> **Task to carry out**
Only the number is needed: the count of lines in the records with the word "depth".

> **Supplied records**
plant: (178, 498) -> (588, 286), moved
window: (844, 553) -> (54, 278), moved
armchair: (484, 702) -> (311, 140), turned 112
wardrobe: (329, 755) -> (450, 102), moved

--

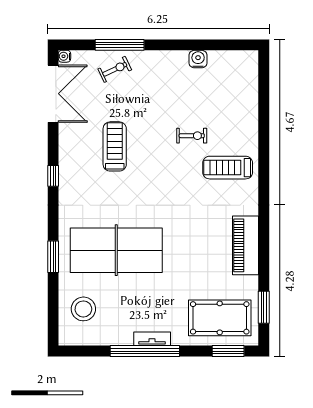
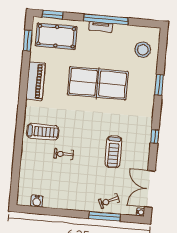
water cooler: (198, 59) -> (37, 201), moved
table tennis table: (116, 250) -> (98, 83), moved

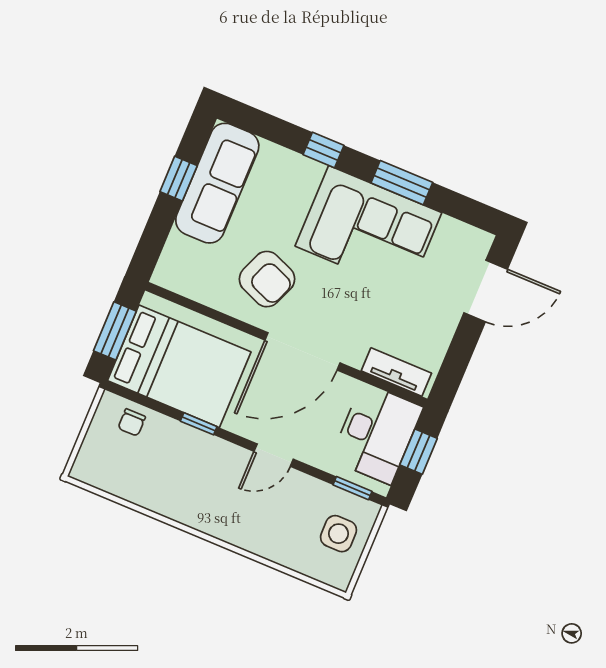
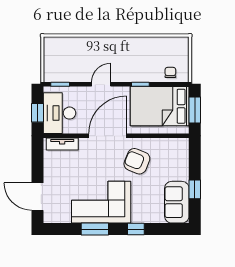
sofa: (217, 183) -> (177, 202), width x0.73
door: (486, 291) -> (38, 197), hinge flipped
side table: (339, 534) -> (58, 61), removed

--

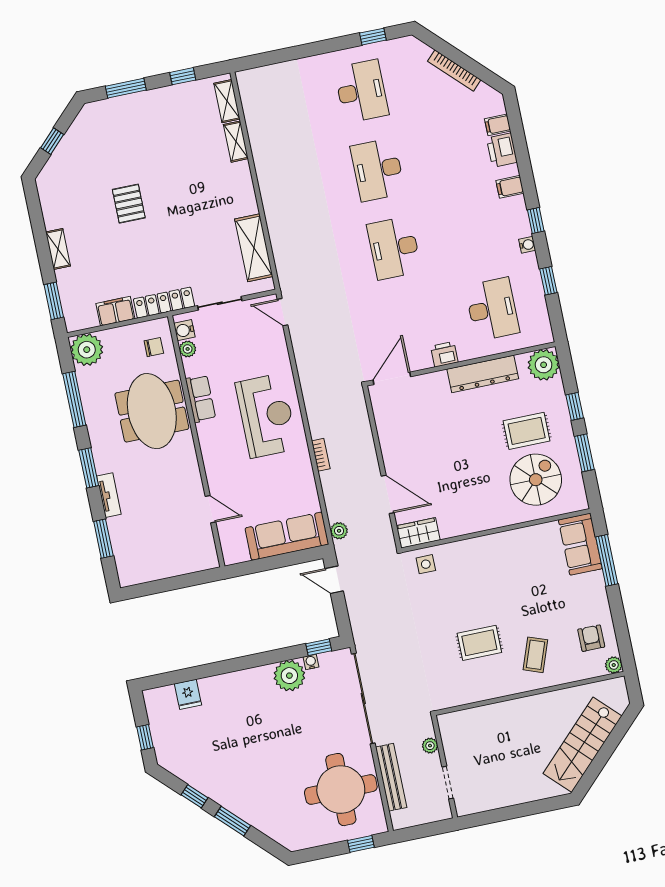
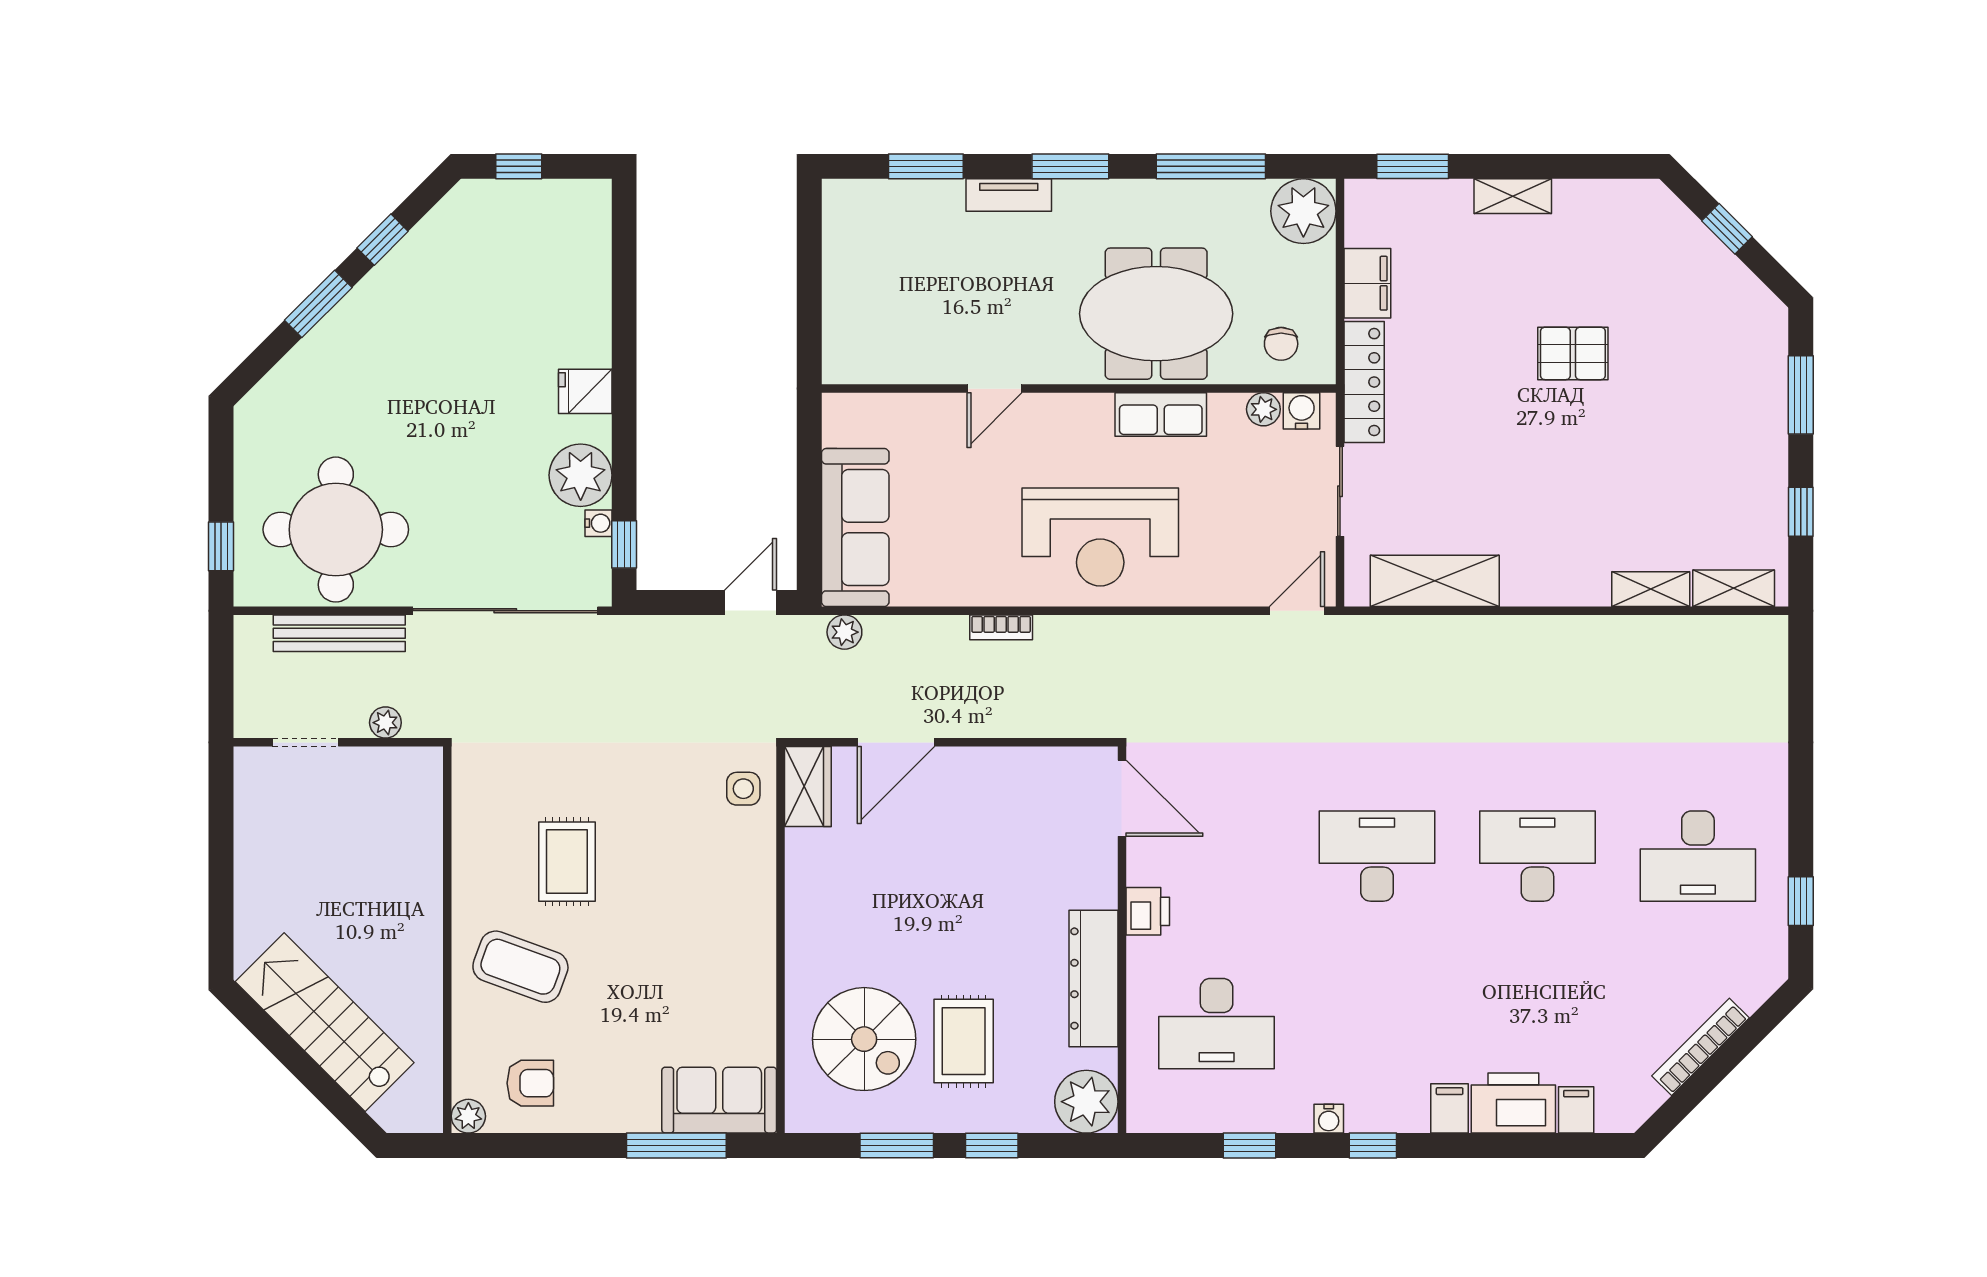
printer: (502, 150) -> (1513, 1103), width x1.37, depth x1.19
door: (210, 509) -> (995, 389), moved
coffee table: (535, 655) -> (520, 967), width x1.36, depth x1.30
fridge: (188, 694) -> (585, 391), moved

> **Your response**
2